_HOW TO COMPLETE THIS TASK_
Count the lines below that contain "left". Give only the number.

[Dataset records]
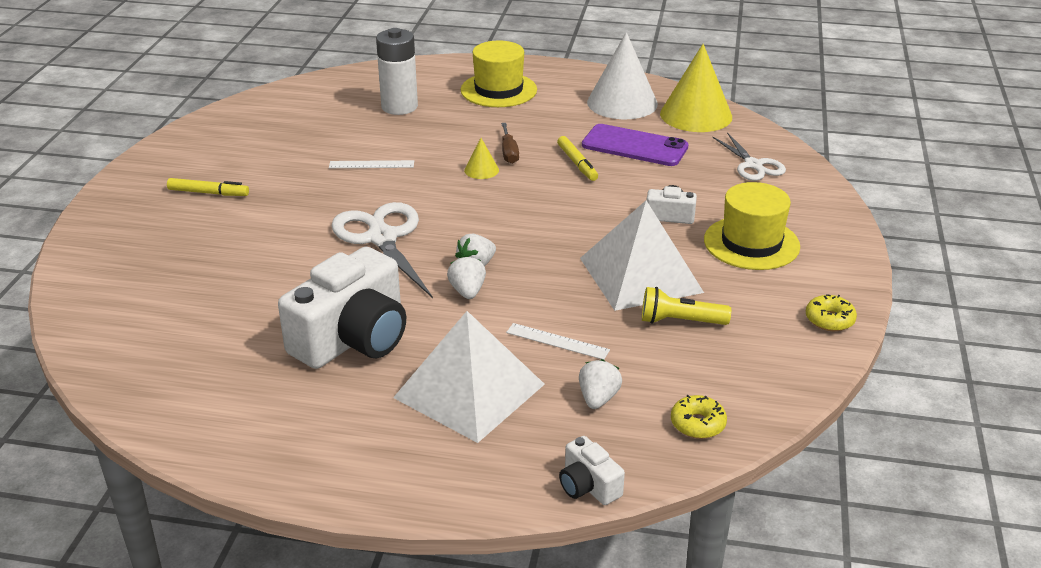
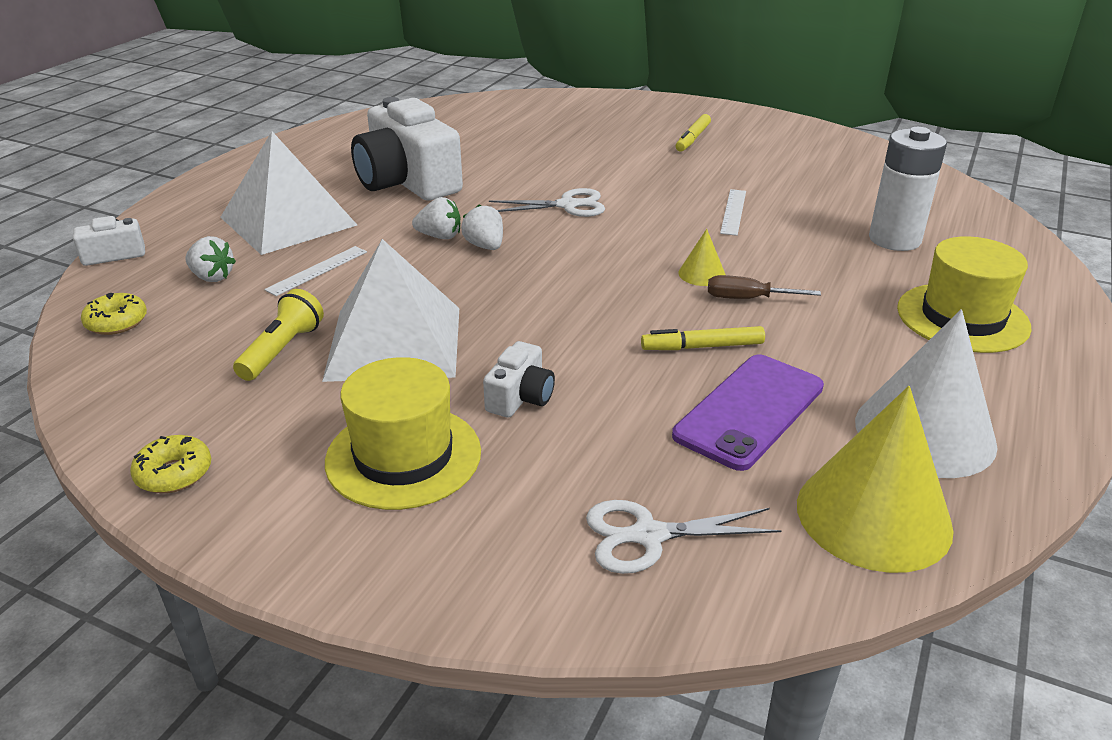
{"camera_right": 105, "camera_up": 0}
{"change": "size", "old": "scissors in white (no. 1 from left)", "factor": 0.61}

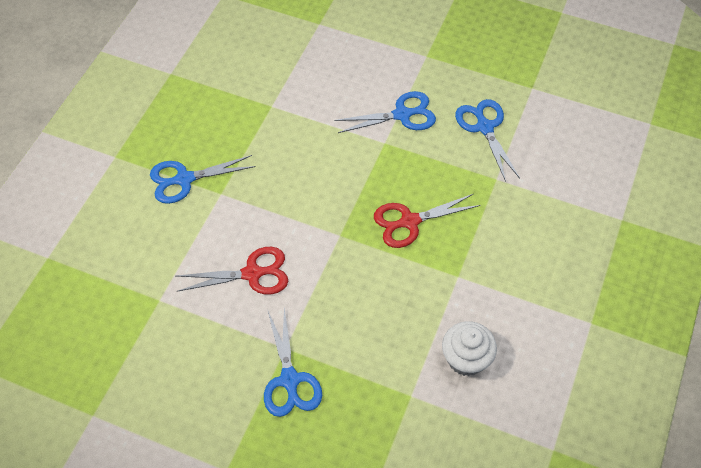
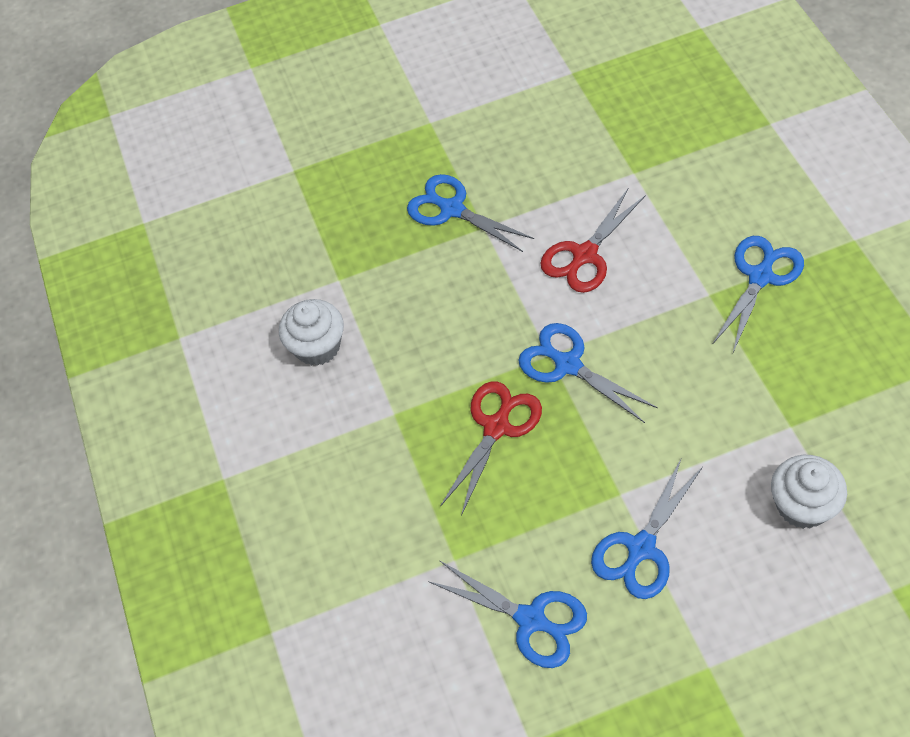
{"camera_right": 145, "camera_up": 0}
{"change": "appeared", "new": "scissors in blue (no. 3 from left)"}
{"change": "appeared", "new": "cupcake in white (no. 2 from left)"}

_SOLUTION TO THIS TASK_
3